[[ SOURCE RECORDS, beginning ]]
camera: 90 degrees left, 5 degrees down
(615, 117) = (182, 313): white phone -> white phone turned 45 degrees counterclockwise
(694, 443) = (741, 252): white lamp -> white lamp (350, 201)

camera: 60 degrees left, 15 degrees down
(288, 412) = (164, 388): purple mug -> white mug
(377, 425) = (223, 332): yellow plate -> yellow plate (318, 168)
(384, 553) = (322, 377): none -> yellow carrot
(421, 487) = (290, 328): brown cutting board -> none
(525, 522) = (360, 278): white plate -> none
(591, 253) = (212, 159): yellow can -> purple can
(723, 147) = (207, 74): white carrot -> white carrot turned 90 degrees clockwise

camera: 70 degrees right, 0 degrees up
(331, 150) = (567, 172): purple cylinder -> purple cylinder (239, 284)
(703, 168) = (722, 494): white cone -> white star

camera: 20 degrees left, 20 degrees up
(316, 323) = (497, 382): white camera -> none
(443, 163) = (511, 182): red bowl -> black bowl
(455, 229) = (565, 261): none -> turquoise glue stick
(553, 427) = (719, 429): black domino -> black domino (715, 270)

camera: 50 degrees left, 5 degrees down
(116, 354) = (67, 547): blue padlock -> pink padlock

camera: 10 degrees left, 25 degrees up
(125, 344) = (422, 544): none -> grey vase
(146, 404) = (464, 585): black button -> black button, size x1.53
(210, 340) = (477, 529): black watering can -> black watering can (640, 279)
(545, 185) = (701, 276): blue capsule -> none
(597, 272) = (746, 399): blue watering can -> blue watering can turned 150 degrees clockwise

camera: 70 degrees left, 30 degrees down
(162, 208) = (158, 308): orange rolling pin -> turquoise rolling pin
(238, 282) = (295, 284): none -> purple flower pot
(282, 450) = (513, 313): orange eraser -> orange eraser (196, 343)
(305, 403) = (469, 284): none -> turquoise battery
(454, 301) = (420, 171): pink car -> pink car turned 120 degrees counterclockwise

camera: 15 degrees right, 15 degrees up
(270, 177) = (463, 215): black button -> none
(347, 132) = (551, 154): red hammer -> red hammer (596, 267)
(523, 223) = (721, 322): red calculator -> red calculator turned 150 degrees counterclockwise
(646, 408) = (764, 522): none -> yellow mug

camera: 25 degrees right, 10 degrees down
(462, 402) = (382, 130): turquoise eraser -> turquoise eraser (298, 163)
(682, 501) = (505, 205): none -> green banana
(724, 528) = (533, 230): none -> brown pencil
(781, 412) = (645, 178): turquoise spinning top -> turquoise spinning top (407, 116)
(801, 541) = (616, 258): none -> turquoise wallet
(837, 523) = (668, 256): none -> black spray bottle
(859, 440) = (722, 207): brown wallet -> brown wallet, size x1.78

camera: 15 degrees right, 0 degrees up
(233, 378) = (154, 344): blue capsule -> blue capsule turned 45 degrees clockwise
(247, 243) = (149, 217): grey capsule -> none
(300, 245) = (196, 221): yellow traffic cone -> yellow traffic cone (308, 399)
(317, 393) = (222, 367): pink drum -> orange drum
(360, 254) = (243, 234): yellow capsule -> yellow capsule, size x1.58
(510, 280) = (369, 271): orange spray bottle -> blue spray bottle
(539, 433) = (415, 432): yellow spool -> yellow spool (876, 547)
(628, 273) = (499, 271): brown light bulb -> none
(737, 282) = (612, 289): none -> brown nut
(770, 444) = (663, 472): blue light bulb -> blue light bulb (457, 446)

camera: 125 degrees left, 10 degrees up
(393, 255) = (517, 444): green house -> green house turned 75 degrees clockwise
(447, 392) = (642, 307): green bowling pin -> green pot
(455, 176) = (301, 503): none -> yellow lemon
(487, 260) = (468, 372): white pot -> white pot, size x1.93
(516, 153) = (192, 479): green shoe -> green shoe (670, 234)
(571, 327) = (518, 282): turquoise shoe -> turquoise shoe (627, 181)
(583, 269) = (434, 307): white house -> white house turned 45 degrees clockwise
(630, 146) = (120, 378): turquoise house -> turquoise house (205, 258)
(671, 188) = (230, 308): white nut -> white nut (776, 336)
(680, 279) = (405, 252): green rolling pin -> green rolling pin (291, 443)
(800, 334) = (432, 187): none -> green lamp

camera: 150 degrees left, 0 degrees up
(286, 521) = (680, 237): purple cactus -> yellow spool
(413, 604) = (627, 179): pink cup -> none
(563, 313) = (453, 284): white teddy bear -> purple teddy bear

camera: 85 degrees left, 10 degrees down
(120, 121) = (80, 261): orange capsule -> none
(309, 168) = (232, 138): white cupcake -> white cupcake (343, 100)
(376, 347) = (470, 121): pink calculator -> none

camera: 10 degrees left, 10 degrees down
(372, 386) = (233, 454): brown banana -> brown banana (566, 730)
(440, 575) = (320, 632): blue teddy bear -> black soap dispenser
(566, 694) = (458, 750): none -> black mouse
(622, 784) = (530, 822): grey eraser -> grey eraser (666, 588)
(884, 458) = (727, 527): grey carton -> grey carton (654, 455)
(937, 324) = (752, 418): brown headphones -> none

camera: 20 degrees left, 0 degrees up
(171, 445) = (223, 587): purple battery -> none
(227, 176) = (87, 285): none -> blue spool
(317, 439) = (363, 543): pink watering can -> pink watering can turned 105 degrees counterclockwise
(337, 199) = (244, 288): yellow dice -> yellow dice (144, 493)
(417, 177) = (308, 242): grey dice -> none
[[ SOURCE RECORDS, end ]]
§ EXERCISE GOAL:
Would you retype the lines above from the one with "camera: 60 degrees left, 15 degrees down" down to the one with "(238, 282) = (295, 284): none", word for word, both ends included and no other lines?

§ REPLY:
camera: 60 degrees left, 15 degrees down
(288, 412) = (164, 388): purple mug -> white mug
(377, 425) = (223, 332): yellow plate -> yellow plate (318, 168)
(384, 553) = (322, 377): none -> yellow carrot
(421, 487) = (290, 328): brown cutting board -> none
(525, 522) = (360, 278): white plate -> none
(591, 253) = (212, 159): yellow can -> purple can
(723, 147) = (207, 74): white carrot -> white carrot turned 90 degrees clockwise

camera: 70 degrees right, 0 degrees up
(331, 150) = (567, 172): purple cylinder -> purple cylinder (239, 284)
(703, 168) = (722, 494): white cone -> white star

camera: 20 degrees left, 20 degrees up
(316, 323) = (497, 382): white camera -> none
(443, 163) = (511, 182): red bowl -> black bowl
(455, 229) = (565, 261): none -> turquoise glue stick
(553, 427) = (719, 429): black domino -> black domino (715, 270)

camera: 50 degrees left, 5 degrees down
(116, 354) = (67, 547): blue padlock -> pink padlock

camera: 10 degrees left, 25 degrees up
(125, 344) = (422, 544): none -> grey vase
(146, 404) = (464, 585): black button -> black button, size x1.53
(210, 340) = (477, 529): black watering can -> black watering can (640, 279)
(545, 185) = (701, 276): blue capsule -> none
(597, 272) = (746, 399): blue watering can -> blue watering can turned 150 degrees clockwise

camera: 70 degrees left, 30 degrees down
(162, 208) = (158, 308): orange rolling pin -> turquoise rolling pin
(238, 282) = (295, 284): none -> purple flower pot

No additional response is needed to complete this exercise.